- [Directions]:
Output exactly, and only, the lines below from the one with "green circle: (166, 116) -> (176, 171), moved" down to the one with "black diamond: (75, 106) -> (88, 137), moved". Include both end lines and no pictures.

+++++

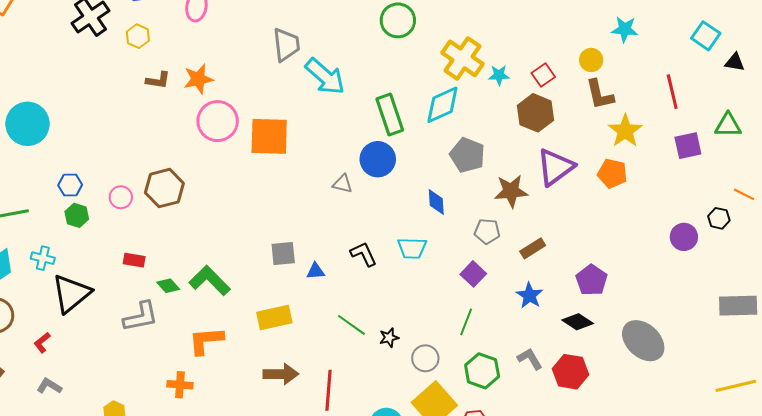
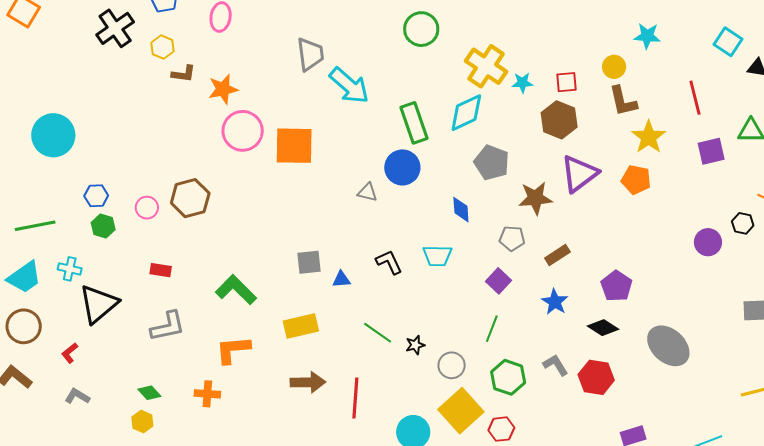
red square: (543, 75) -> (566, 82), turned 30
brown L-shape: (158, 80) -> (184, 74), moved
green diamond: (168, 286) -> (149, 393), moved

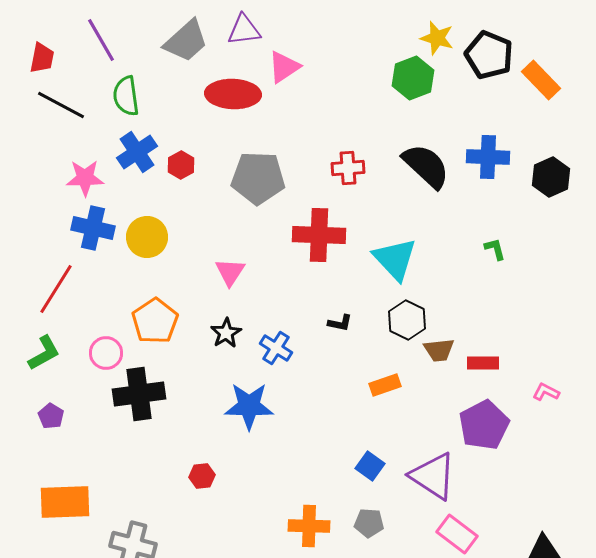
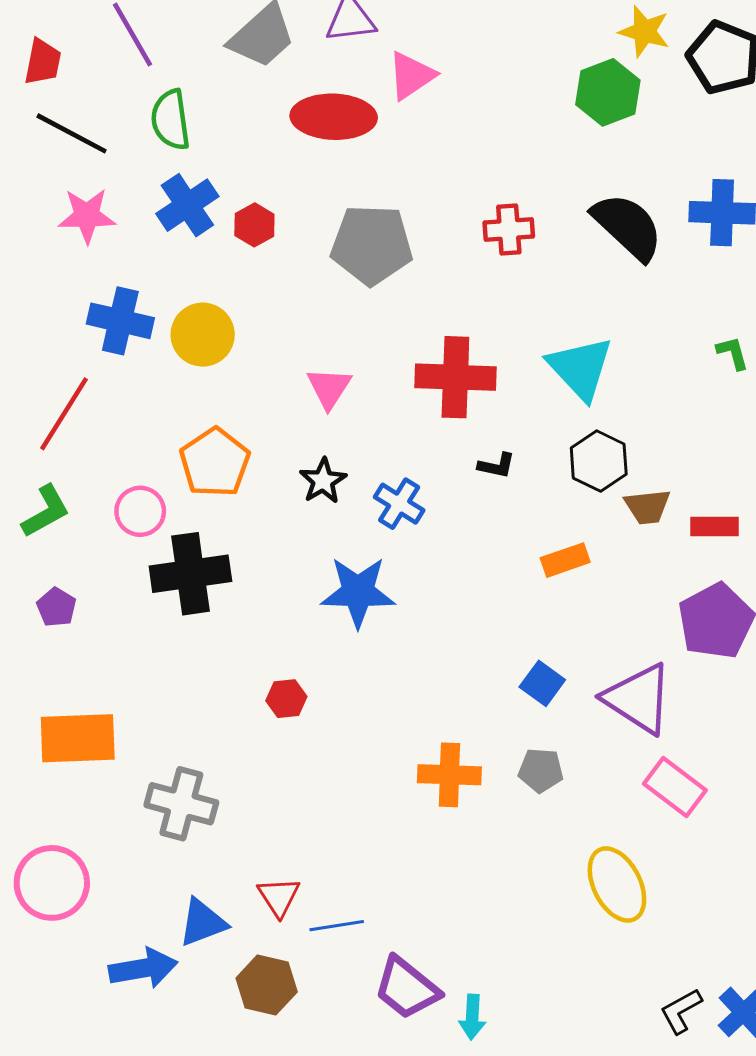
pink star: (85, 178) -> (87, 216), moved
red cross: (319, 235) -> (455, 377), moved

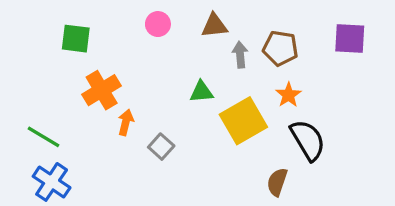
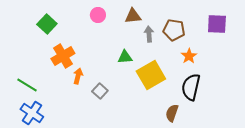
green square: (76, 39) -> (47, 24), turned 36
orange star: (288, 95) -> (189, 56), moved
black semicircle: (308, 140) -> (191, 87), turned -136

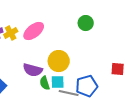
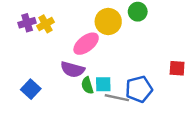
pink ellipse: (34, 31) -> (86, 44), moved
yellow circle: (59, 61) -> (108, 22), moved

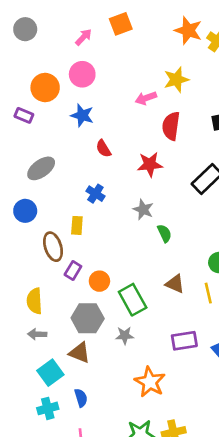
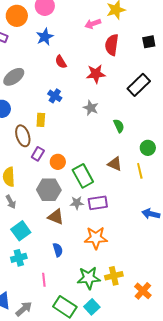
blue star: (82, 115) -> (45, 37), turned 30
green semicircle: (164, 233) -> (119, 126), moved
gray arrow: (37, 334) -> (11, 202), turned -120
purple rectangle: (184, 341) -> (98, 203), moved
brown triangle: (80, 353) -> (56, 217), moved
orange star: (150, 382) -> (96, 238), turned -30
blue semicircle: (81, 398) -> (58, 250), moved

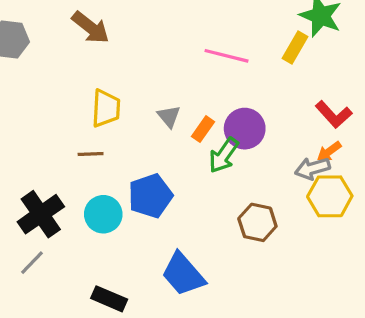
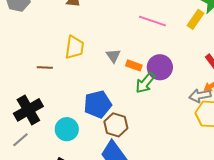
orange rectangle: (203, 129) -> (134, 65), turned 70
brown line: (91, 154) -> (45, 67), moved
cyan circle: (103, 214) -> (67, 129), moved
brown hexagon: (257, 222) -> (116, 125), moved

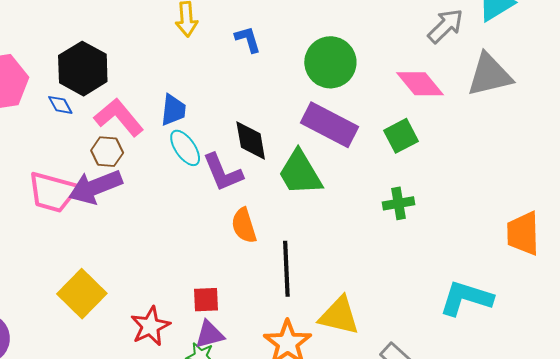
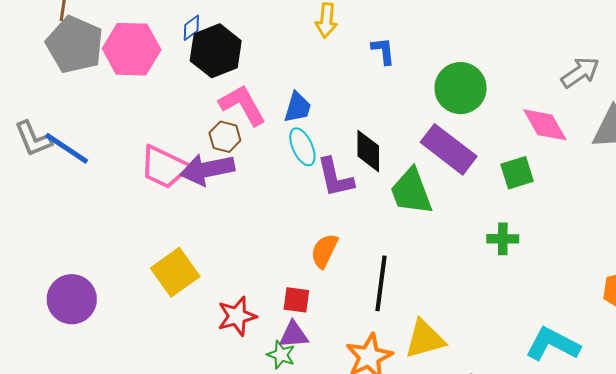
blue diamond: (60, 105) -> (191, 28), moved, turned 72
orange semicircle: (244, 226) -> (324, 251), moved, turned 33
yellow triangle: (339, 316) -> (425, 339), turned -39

+++++

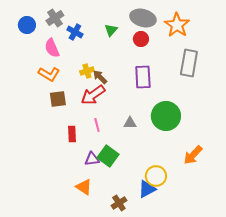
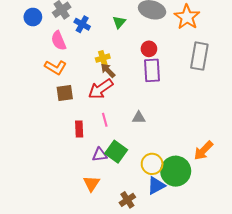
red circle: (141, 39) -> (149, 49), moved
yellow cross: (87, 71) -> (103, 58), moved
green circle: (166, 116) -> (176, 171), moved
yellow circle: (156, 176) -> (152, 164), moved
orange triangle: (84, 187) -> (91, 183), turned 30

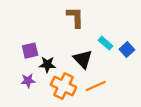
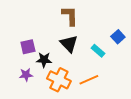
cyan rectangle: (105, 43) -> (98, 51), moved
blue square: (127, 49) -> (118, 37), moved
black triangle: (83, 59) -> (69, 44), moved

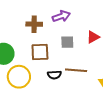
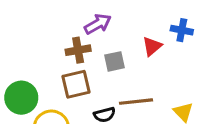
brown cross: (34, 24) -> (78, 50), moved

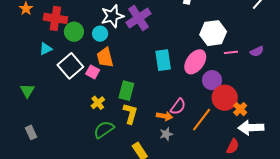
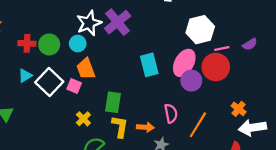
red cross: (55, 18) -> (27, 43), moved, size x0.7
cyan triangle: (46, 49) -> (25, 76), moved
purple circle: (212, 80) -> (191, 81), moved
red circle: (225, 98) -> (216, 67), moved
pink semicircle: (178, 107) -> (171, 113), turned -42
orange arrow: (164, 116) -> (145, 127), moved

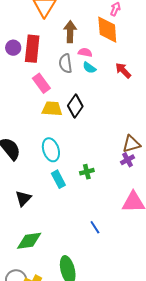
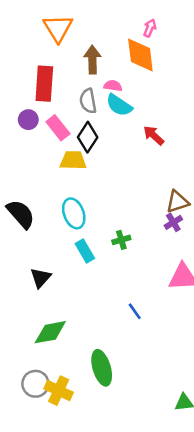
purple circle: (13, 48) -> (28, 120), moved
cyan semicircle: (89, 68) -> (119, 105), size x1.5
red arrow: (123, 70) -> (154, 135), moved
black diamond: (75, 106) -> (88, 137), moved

+++++

- [Result of the task]:
green circle: (166, 116) -> (176, 171), moved
yellow circle: (156, 176) -> (152, 164), moved
orange triangle: (84, 187) -> (91, 183), turned 30

cyan rectangle: (105, 43) -> (98, 51), moved
blue square: (127, 49) -> (118, 37), moved
black triangle: (83, 59) -> (69, 44), moved

brown cross: (34, 24) -> (78, 50), moved

red cross: (55, 18) -> (27, 43), moved, size x0.7
cyan triangle: (46, 49) -> (25, 76), moved
purple circle: (212, 80) -> (191, 81), moved
red circle: (225, 98) -> (216, 67), moved
pink semicircle: (178, 107) -> (171, 113), turned -42
orange arrow: (164, 116) -> (145, 127), moved

purple circle: (13, 48) -> (28, 120), moved
cyan semicircle: (89, 68) -> (119, 105), size x1.5
red arrow: (123, 70) -> (154, 135), moved
black diamond: (75, 106) -> (88, 137), moved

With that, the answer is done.